Data supplied ->

══════════

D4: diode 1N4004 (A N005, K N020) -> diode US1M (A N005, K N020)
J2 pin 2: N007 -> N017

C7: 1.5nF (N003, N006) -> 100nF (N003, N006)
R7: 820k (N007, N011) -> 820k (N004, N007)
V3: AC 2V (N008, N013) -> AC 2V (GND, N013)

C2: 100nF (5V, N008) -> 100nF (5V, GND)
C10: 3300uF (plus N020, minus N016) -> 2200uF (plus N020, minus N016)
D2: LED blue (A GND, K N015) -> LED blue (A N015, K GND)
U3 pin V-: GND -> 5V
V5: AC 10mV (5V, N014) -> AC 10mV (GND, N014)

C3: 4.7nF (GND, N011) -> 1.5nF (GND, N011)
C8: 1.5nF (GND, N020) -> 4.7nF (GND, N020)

══════════

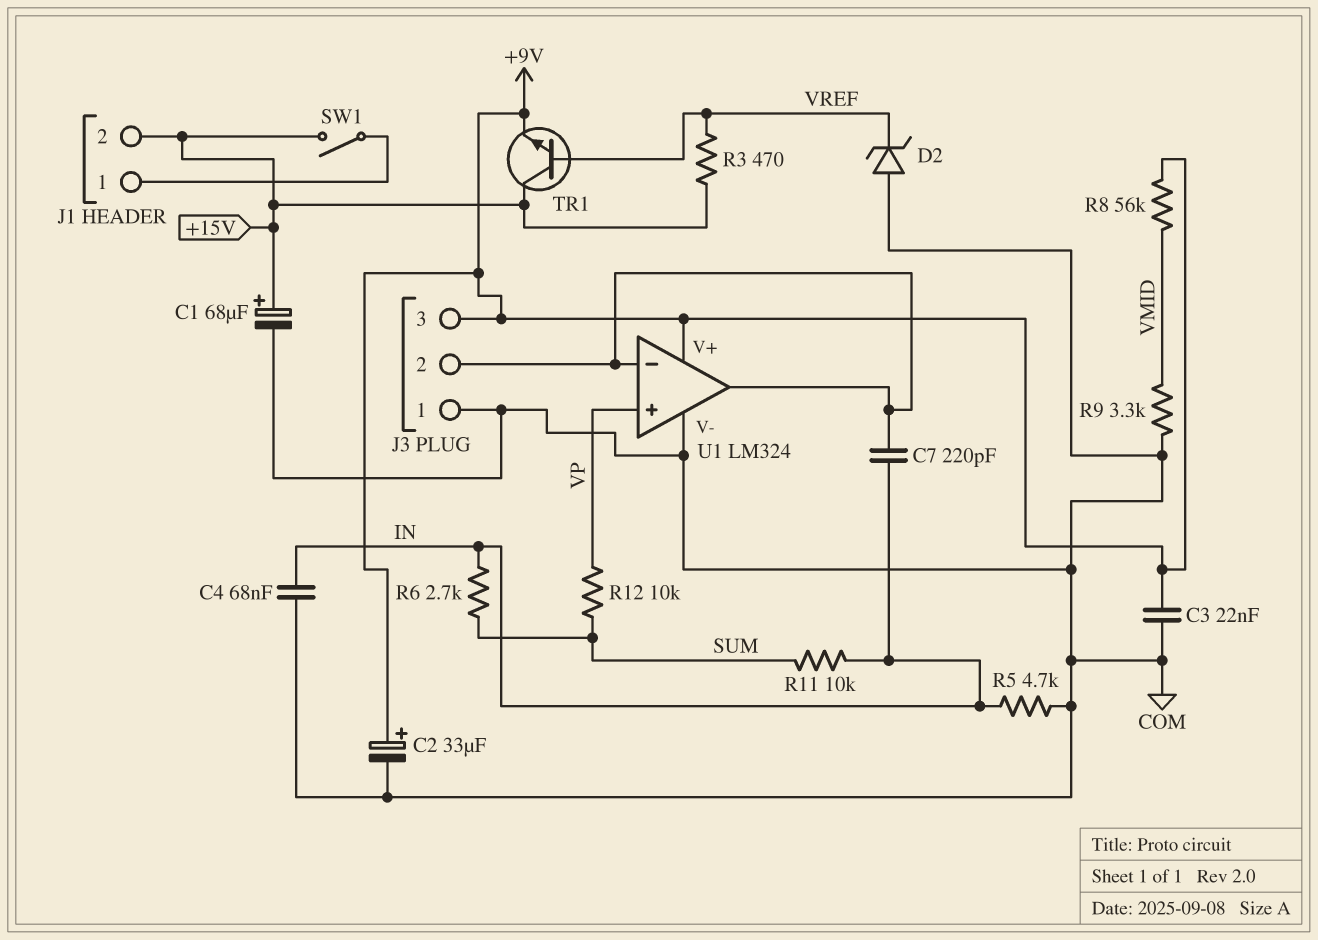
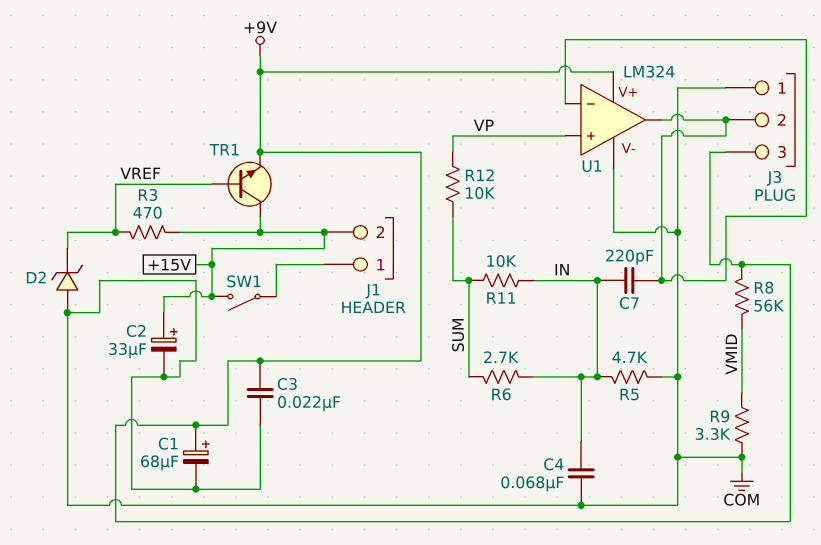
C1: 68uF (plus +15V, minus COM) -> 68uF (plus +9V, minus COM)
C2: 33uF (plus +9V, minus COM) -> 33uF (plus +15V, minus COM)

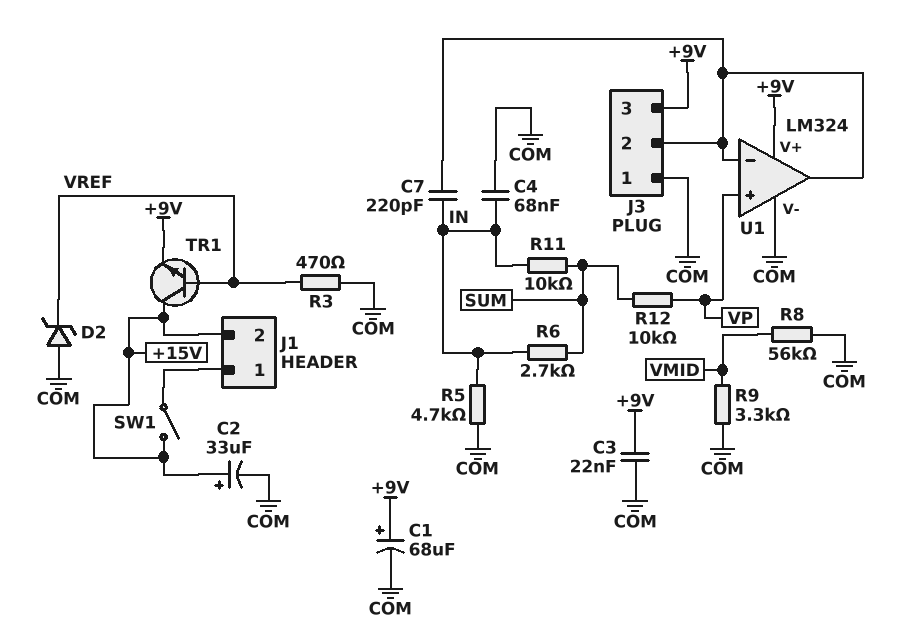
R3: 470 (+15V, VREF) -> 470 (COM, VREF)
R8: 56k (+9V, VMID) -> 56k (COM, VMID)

══════════

Problem to work on -> Above are the entries. Copy exactly the part that opens with the line containing "R7: 820k (N007, N011) -> 820k (N004, N007)" and closes with the line containing "C8: 1.5nF (GND, N020) -> 4.7nF (GND, N020)", and no more.

Answer for this exercise ->
R7: 820k (N007, N011) -> 820k (N004, N007)
V3: AC 2V (N008, N013) -> AC 2V (GND, N013)

C2: 100nF (5V, N008) -> 100nF (5V, GND)
C10: 3300uF (plus N020, minus N016) -> 2200uF (plus N020, minus N016)
D2: LED blue (A GND, K N015) -> LED blue (A N015, K GND)
U3 pin V-: GND -> 5V
V5: AC 10mV (5V, N014) -> AC 10mV (GND, N014)

C3: 4.7nF (GND, N011) -> 1.5nF (GND, N011)
C8: 1.5nF (GND, N020) -> 4.7nF (GND, N020)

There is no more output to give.